* [What you need to do] Aim for an exact copy of the listing, without any images.
* * * * * * *
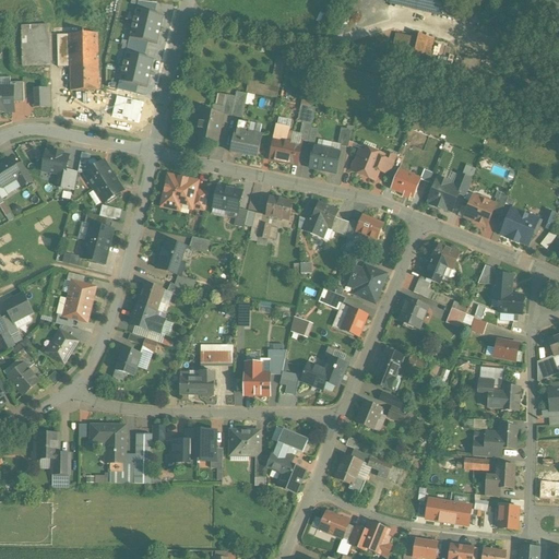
[(445,0),(390,0),(390,3),(442,16),(445,0)]
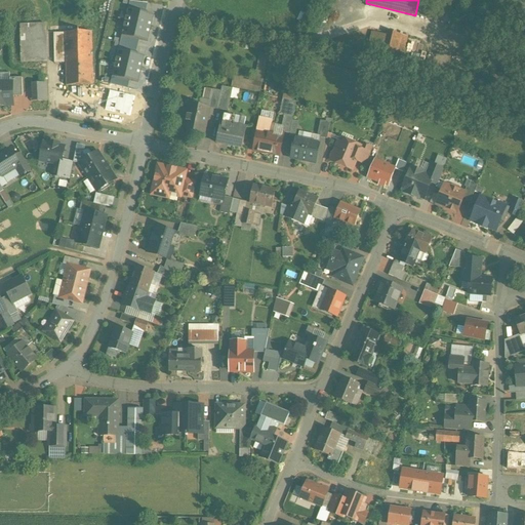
[(153,15),(131,10),(126,35),(147,40),(153,15)]
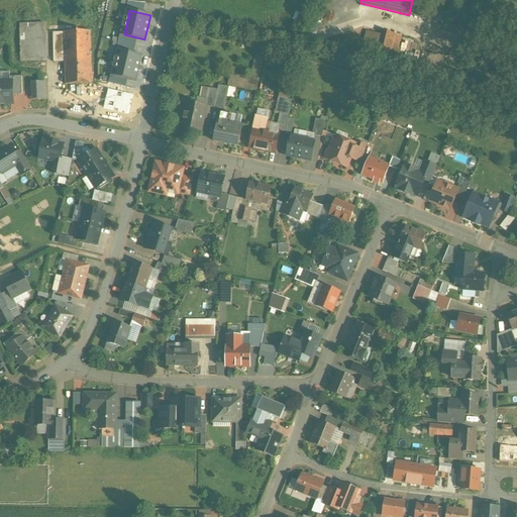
[(45,24),(20,25),(20,62),(46,61),(45,24)]
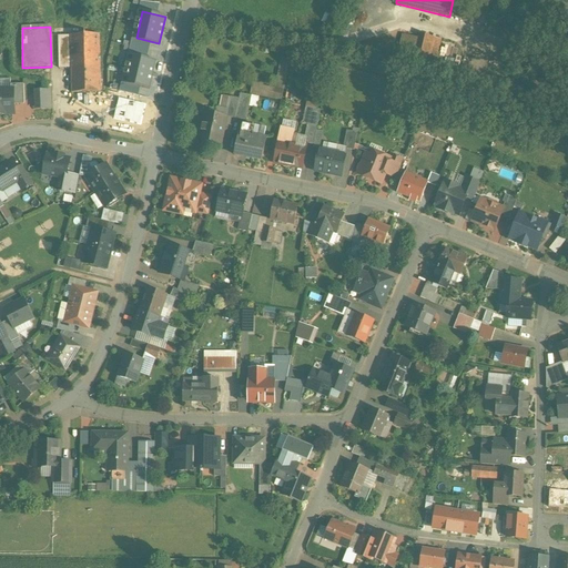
[(440,39),(417,33),(408,71),(433,77),(440,39)]
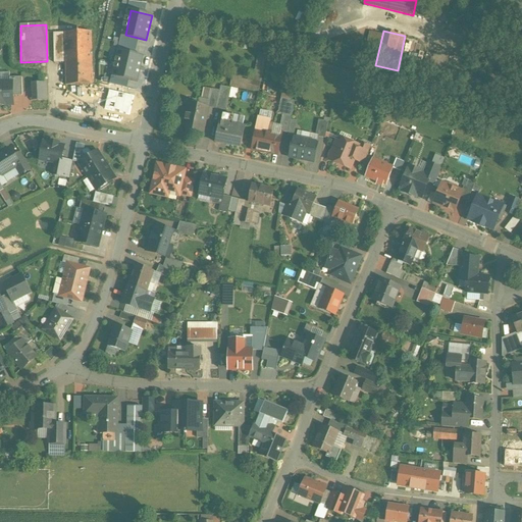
[(92,62),(91,32),(65,33),(64,33),(65,63),(92,62)]
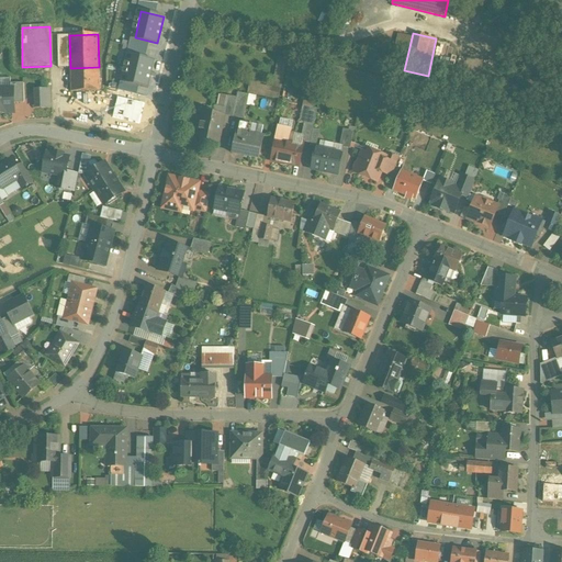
[(70,68),(69,35),(57,35),(58,68),(70,68)]
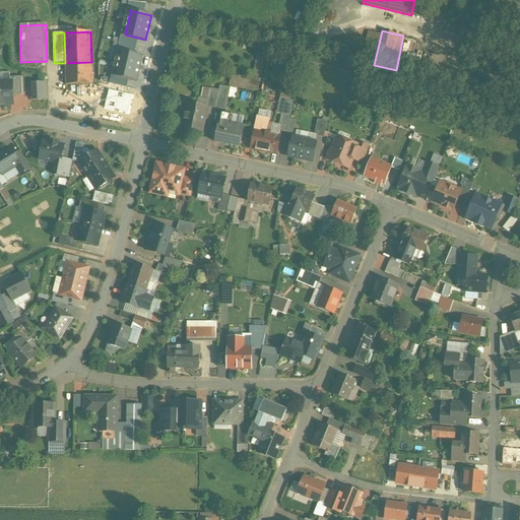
[(143,55),(115,48),(109,74),(137,81),(143,55)]
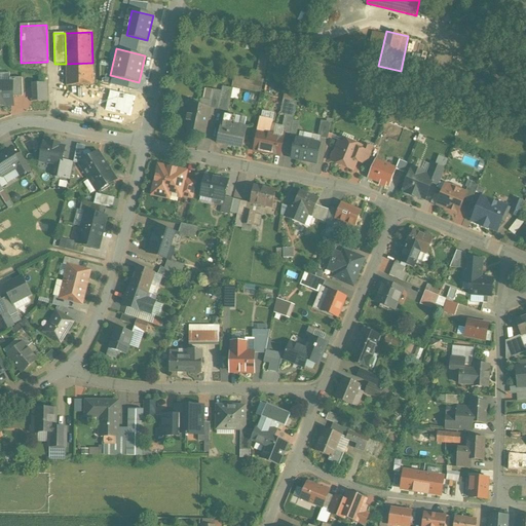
[(92,63),(66,64),(67,86),(94,85),(92,63)]
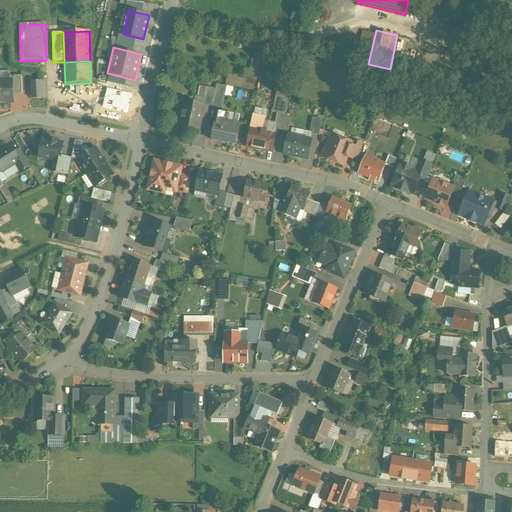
[(21,76),(9,76),(9,80),(10,80),(11,94),(22,94),(21,76)]
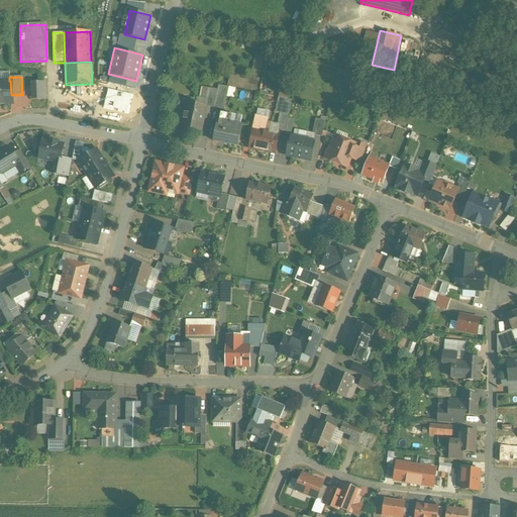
[(0,81),(0,104),(5,104),(11,103),(11,95),(10,81),(9,81),(0,81)]
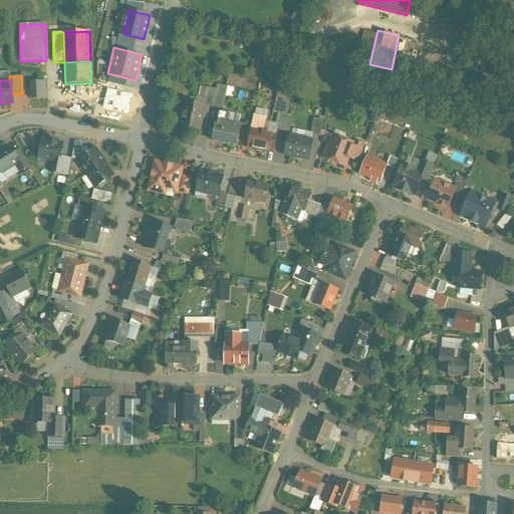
[(46,82),(31,82),(32,99),(46,99),(46,82)]
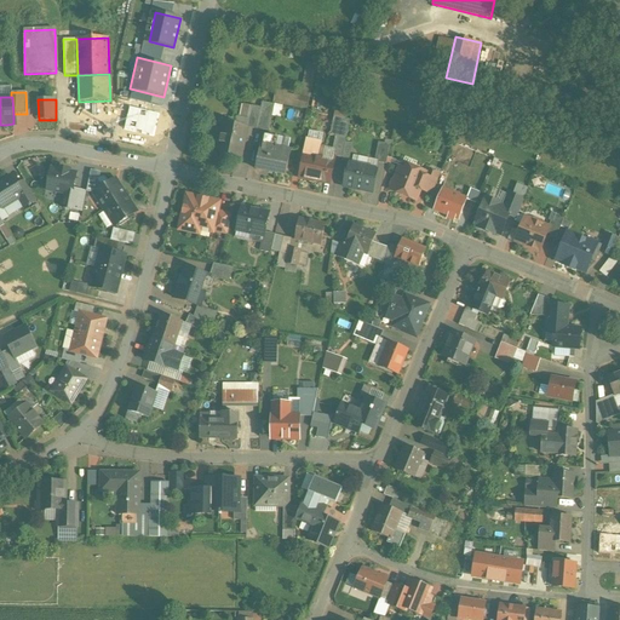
[(262,108),(251,107),(247,127),(257,130),(262,108)]
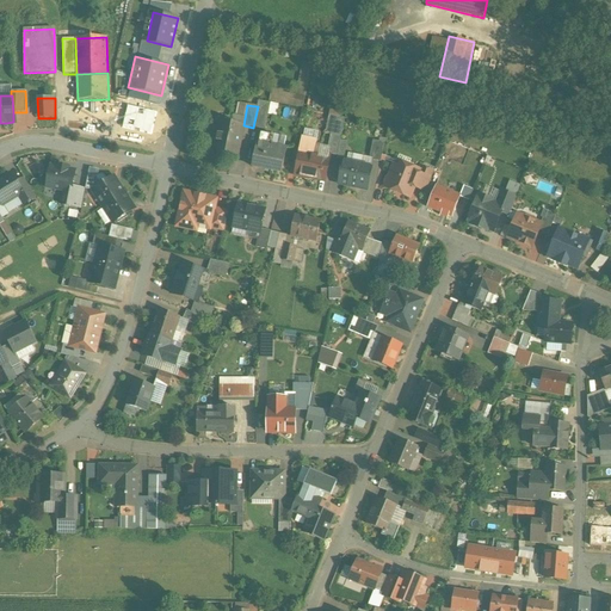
[(270,110),(258,106),(253,128),(265,130),(270,110)]
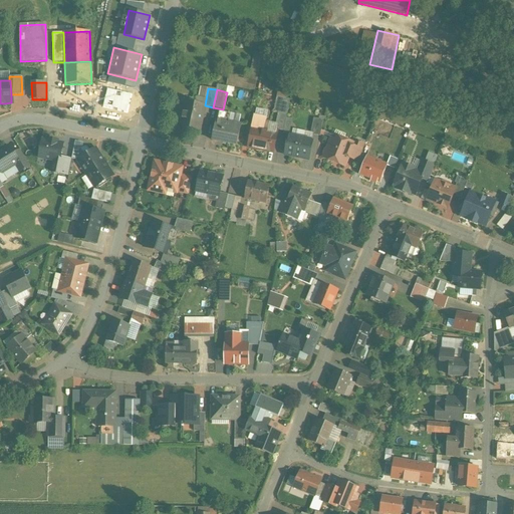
[(290,99),(277,97),(275,104),(280,105),(278,112),(287,114),(290,99)]
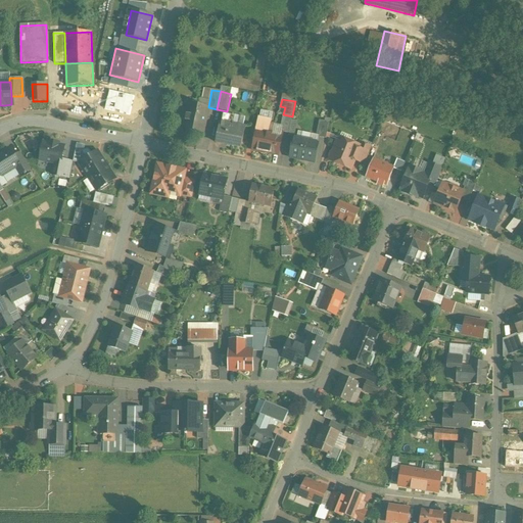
[(208,107),(188,103),(186,114),(187,114),(184,130),(203,134),(208,107)]
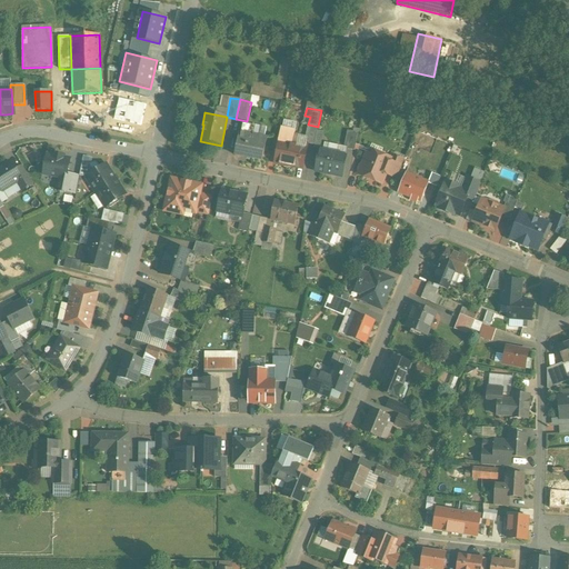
[(267,139),(252,136),(255,126),(243,123),(241,133),(239,133),(235,156),(246,158),(246,157),(262,160),(267,139)]
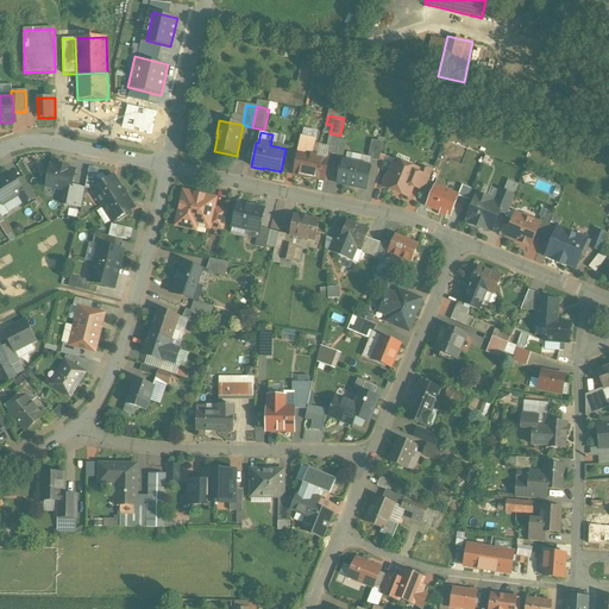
[(340,136),(330,133),(326,150),(330,151),(330,150),(337,151),(340,136)]
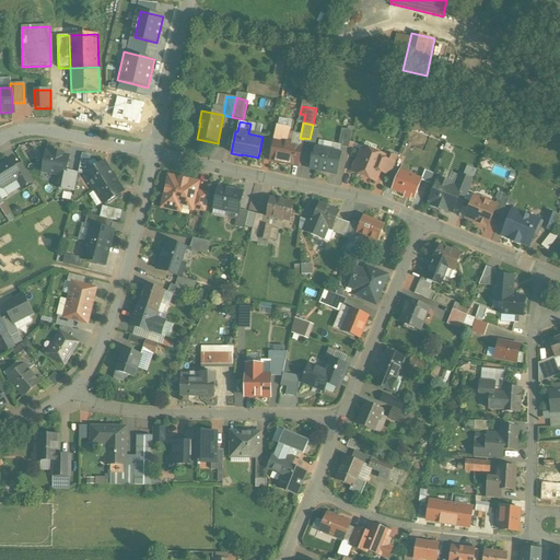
[(290,130),(278,127),(276,140),(292,143),(293,140),(294,140),(295,136),(289,135),(290,130)]
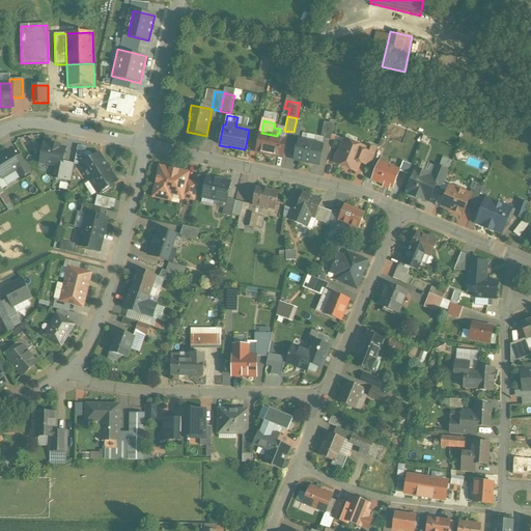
[(335,124),(325,122),(320,139),(331,141),(335,124)]
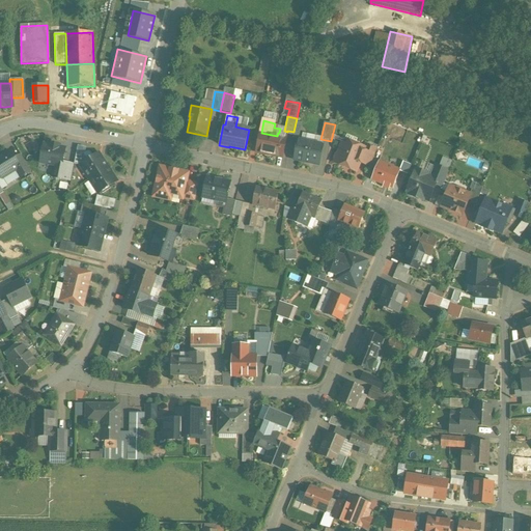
[(277,136),(261,133),(256,154),(269,156),(270,155),(282,158),(286,135),(279,133),(278,133),(277,136)]
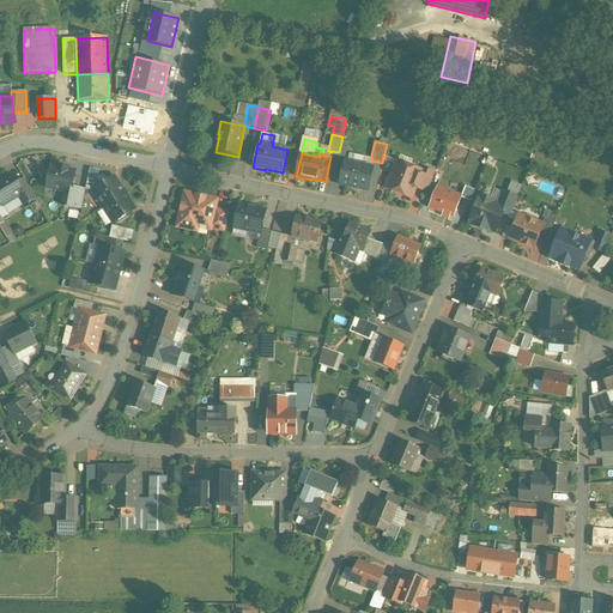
[(372,168),(345,162),(340,184),(358,188),(358,189),(368,190),(372,168)]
* * * * * * *
* [Written reply]
[(445,0),(390,0),(390,3),(442,16),(445,0)]
[(153,15),(131,10),(126,35),(147,40),(153,15)]
[(45,24),(20,25),(20,62),(46,61),(45,24)]
[(440,39),(417,33),(408,71),(433,77),(440,39)]
[(92,62),(91,32),(65,33),(64,33),(65,63),(92,62)]
[(70,68),(69,35),(57,35),(58,68),(70,68)]
[(143,55),(115,48),(109,74),(137,81),(143,55)]
[(92,63),(66,64),(67,86),(94,85),(92,63)]
[(21,76),(9,76),(9,80),(10,80),(11,94),(22,94),(21,76)]
[(0,81),(0,104),(5,104),(11,103),(11,95),(10,81),(9,81),(0,81)]
[(46,82),(31,82),(32,99),(46,99),(46,82)]
[(262,108),(251,107),(247,127),(257,130),(262,108)]
[(270,110),(258,106),(253,128),(265,130),(270,110)]
[(290,99),(277,97),(275,104),(280,105),(278,112),(287,114),(290,99)]
[(208,107),(188,103),(186,114),(187,114),(184,130),(203,134),(208,107)]
[(267,139),(252,136),(255,126),(243,123),(241,133),(239,133),(235,156),(246,158),(246,157),(262,160),(267,139)]
[(340,136),(330,133),(326,150),(330,151),(330,150),(337,151),(340,136)]
[(290,130),(278,127),(276,140),(292,143),(293,140),(294,140),(295,136),(289,135),(290,130)]
[(335,124),(325,122),(320,139),(331,141),(335,124)]
[(277,136),(261,133),(256,154),(269,156),(270,155),(282,158),(286,135),(279,133),(278,133),(277,136)]
[(372,168),(345,162),(340,184),(358,188),(358,189),(368,190),(372,168)]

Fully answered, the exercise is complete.